_YOUR GOAL_:
Print this span of the material below exactly: the line with "C7: 47nF (+9V, W19) -> 47nF (W19, W21)", the line with "V1: AC 100mV", and every line between them, but nothing else.

_RECORDS TO USE_:

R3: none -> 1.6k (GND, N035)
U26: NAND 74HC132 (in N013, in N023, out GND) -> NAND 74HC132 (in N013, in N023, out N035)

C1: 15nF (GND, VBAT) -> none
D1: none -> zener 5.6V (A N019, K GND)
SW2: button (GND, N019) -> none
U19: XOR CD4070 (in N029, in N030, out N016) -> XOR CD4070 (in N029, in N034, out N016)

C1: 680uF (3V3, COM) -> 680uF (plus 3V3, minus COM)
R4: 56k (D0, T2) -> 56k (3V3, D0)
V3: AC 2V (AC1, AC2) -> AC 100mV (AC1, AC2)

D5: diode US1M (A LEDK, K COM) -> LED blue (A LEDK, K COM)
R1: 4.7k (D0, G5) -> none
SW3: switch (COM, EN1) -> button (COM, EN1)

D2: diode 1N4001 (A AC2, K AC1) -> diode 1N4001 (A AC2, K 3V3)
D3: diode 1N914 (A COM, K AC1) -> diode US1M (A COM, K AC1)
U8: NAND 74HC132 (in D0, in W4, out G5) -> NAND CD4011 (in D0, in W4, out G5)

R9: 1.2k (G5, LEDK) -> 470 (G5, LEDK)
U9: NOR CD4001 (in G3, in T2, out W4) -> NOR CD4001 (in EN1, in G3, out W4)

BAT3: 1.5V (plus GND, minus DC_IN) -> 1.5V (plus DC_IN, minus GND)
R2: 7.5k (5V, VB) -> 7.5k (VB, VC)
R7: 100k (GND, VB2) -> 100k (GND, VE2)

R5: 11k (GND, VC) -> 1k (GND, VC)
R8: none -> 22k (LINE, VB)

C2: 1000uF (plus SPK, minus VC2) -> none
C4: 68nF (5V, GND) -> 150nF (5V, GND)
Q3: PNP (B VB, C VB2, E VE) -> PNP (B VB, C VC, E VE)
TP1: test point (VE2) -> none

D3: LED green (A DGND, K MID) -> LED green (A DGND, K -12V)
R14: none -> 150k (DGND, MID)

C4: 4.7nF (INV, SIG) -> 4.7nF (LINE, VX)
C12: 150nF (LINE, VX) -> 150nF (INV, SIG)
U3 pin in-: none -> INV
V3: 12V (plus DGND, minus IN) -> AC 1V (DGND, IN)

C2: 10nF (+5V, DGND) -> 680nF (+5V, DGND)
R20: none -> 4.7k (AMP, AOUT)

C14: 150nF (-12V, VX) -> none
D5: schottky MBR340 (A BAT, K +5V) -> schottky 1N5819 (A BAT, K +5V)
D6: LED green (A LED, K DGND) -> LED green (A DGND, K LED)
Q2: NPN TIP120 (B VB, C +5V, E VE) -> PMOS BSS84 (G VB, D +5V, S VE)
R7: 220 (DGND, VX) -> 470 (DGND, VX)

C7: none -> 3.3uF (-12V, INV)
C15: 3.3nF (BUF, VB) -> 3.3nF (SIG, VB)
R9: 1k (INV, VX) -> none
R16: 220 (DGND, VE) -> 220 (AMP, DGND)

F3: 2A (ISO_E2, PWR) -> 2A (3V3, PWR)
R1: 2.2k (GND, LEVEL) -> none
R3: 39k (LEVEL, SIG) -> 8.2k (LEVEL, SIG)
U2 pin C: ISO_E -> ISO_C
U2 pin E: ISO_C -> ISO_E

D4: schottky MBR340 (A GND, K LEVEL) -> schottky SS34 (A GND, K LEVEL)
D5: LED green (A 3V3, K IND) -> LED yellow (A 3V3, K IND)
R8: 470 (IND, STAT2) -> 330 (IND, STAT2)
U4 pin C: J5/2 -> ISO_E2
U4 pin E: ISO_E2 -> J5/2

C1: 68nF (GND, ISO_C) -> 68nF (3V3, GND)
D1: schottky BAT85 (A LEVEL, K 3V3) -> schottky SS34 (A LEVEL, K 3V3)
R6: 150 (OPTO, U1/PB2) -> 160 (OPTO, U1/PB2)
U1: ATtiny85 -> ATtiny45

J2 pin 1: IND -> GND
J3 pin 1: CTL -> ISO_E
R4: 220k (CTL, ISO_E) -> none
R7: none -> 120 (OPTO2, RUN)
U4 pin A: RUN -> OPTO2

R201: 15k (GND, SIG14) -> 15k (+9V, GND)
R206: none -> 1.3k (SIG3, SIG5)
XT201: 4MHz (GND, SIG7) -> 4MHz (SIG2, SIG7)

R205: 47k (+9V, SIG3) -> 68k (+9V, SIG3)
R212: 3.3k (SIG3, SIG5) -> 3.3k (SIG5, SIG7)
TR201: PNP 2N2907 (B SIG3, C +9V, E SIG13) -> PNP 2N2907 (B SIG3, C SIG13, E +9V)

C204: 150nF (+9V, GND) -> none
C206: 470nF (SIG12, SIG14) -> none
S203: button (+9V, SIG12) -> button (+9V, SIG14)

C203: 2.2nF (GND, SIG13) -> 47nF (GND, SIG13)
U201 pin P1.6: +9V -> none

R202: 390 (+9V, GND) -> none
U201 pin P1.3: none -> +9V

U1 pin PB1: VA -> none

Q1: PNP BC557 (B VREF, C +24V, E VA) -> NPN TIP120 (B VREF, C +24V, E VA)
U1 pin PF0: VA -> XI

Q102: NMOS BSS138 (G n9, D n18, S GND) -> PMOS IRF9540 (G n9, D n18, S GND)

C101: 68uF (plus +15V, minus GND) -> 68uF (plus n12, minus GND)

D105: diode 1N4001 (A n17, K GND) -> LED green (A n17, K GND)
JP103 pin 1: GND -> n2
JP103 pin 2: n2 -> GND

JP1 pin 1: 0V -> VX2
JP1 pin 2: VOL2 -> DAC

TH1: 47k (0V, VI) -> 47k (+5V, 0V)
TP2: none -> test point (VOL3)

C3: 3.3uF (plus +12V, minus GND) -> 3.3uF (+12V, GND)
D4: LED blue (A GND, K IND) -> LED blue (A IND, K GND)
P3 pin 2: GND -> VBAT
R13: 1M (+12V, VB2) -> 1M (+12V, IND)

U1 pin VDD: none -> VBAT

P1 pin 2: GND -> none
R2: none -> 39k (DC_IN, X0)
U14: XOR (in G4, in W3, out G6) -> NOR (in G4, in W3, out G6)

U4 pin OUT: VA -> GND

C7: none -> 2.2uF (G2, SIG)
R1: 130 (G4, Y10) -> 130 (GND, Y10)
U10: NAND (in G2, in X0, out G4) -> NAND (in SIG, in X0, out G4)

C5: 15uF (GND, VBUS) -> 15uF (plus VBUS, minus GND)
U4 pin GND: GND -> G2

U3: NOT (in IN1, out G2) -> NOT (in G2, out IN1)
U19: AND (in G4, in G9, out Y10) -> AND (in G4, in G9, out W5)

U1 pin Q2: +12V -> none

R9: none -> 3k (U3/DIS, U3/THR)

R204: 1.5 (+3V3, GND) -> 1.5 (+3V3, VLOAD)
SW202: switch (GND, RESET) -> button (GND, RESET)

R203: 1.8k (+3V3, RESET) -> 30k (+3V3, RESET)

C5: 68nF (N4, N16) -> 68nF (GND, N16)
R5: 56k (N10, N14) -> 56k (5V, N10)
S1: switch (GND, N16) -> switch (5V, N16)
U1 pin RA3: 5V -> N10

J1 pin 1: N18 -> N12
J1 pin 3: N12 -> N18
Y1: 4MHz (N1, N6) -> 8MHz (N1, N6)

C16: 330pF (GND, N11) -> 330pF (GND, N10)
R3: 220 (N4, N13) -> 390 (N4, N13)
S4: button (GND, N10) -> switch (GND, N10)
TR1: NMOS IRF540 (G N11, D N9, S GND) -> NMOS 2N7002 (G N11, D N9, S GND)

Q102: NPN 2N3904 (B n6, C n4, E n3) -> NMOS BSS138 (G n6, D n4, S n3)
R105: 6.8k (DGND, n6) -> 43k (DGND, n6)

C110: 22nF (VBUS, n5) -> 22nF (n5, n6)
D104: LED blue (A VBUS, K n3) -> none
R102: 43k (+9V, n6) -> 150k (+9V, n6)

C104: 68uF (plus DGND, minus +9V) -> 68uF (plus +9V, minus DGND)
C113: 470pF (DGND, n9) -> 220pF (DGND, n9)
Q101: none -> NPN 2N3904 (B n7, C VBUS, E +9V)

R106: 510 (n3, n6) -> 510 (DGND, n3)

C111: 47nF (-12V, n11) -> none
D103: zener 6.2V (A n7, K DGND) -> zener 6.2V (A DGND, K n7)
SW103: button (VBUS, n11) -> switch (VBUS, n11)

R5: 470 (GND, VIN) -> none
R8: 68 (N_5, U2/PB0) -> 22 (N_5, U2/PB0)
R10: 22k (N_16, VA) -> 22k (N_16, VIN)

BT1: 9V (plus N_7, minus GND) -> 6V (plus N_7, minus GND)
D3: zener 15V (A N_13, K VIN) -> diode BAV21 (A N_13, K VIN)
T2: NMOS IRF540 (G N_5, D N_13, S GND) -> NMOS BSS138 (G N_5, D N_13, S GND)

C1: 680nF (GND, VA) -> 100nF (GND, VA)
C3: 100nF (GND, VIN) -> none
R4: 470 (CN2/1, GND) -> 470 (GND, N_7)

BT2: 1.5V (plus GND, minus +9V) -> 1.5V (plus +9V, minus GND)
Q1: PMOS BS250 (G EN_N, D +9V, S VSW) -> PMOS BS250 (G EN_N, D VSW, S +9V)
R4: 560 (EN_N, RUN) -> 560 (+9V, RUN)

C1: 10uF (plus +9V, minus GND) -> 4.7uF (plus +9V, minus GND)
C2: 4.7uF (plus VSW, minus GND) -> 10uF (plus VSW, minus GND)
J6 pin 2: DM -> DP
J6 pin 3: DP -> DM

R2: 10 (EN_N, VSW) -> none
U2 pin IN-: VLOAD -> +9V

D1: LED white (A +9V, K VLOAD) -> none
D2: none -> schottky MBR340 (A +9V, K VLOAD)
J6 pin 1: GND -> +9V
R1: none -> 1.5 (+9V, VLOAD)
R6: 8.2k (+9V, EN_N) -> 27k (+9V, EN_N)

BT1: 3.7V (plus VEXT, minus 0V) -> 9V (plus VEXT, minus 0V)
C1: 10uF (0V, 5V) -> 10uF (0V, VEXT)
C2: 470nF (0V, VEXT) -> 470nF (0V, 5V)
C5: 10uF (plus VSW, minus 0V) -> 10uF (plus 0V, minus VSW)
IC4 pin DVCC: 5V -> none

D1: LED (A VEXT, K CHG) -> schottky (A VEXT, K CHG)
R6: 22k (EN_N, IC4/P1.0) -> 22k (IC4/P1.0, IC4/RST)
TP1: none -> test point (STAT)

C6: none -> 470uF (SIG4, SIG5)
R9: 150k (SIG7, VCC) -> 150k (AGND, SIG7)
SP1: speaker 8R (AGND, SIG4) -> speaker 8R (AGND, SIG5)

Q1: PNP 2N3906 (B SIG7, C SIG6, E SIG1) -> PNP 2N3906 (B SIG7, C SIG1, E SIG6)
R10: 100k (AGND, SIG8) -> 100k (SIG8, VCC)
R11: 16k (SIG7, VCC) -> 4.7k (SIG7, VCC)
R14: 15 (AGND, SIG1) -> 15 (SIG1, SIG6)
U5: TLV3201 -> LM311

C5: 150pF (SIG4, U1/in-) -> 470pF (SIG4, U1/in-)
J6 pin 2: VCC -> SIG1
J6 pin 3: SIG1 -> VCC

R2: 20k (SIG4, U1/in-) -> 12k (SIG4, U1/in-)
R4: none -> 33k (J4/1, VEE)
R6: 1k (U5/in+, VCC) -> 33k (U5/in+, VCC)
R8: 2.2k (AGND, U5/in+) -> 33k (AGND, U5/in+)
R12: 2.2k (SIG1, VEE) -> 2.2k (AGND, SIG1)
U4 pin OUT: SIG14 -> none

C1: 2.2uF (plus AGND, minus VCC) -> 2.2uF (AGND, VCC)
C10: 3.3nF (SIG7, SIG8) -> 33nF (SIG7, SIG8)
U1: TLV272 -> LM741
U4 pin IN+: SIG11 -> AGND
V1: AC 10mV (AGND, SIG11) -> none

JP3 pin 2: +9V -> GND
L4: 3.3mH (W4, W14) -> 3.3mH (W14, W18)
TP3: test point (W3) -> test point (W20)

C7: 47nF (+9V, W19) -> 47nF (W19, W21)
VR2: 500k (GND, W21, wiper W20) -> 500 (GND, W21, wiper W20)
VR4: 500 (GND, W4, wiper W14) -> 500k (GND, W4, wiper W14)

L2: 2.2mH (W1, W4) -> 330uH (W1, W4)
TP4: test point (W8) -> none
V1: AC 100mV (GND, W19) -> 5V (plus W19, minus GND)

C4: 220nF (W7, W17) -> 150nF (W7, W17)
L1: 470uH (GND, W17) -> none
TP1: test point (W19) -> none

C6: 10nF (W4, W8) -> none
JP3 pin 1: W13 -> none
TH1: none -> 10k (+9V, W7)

_FINAL ANSWER_:
C7: 47nF (+9V, W19) -> 47nF (W19, W21)
VR2: 500k (GND, W21, wiper W20) -> 500 (GND, W21, wiper W20)
VR4: 500 (GND, W4, wiper W14) -> 500k (GND, W4, wiper W14)

L2: 2.2mH (W1, W4) -> 330uH (W1, W4)
TP4: test point (W8) -> none
V1: AC 100mV (GND, W19) -> 5V (plus W19, minus GND)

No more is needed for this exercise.